EXERCISE BRIEF »
Sort through the listing below and keep each line with the word "lila". Copy those.

RECORDED INFORMATION »
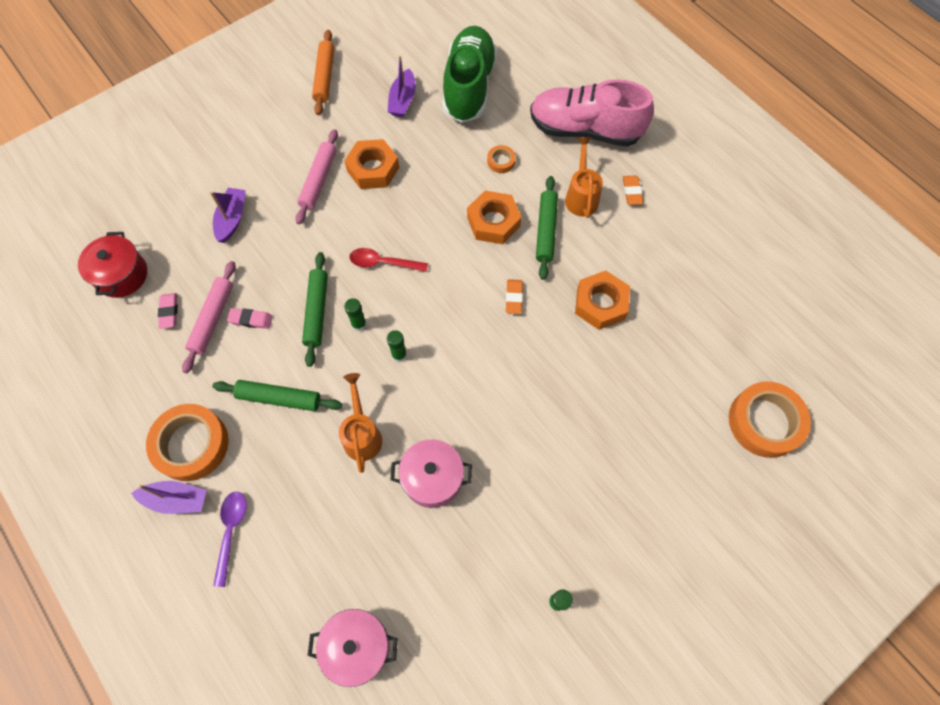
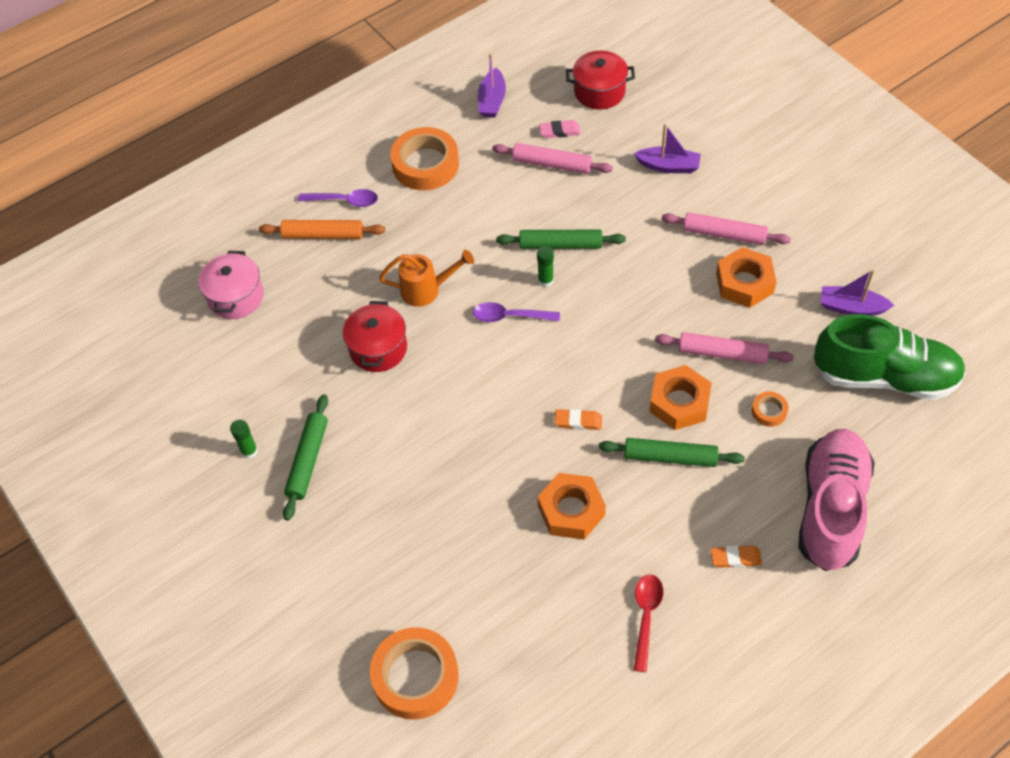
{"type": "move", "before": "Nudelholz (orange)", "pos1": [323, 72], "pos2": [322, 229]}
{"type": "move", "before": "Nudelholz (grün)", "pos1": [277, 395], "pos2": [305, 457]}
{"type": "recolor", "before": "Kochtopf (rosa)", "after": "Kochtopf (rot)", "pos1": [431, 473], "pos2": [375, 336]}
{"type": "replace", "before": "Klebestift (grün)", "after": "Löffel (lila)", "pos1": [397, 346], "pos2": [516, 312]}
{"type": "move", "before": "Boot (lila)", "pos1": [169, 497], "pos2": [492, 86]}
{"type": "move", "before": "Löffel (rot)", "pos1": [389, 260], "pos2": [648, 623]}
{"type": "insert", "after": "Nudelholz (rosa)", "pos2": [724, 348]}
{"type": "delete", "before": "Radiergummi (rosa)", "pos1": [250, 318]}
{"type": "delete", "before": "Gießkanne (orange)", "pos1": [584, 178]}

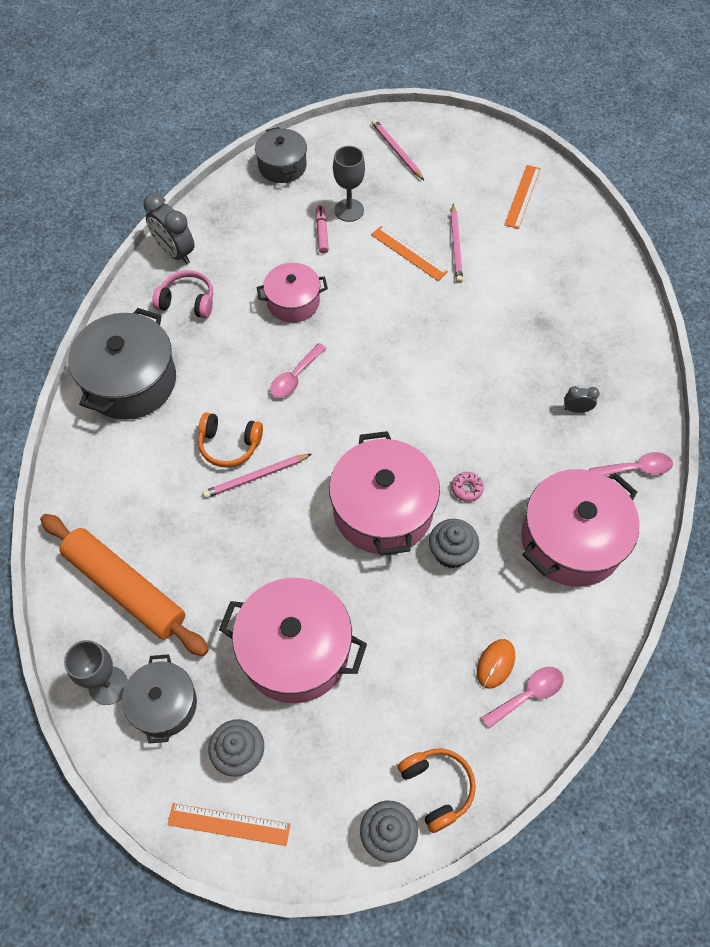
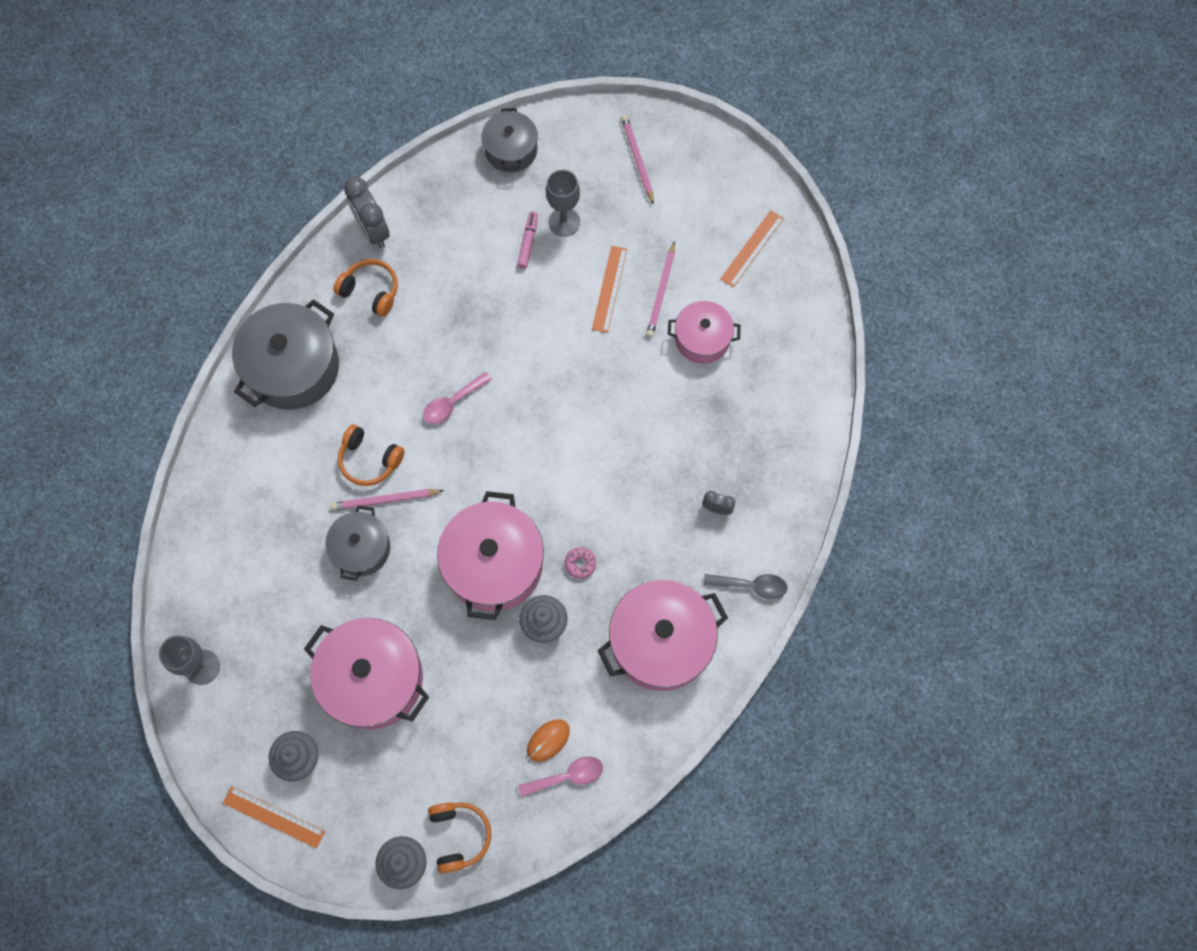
{"type": "move", "before": "Kochtopf (grau)", "pos1": [159, 699], "pos2": [357, 543]}
{"type": "recolor", "before": "Kopfhörer (rosa)", "after": "Kopfhörer (orange)", "pos1": [183, 294], "pos2": [365, 288]}
{"type": "rotate", "before": "Lineal (orange)", "pos1": [409, 253], "pos2": [609, 289], "turn": 45}
{"type": "move", "before": "Kochtopf (rosa)", "pos1": [292, 293], "pos2": [704, 332]}
{"type": "recolor", "before": "Löffel (rosa)", "after": "Löffel (grau)", "pos1": [631, 463], "pos2": [746, 586]}
{"type": "delete", "before": "Nudelholz (orange)", "pos1": [124, 585]}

RESPONSE AREA »
{"type": "replace", "before": "Klebestift (grün)", "after": "Löffel (lila)", "pos1": [397, 346], "pos2": [516, 312]}
{"type": "move", "before": "Boot (lila)", "pos1": [169, 497], "pos2": [492, 86]}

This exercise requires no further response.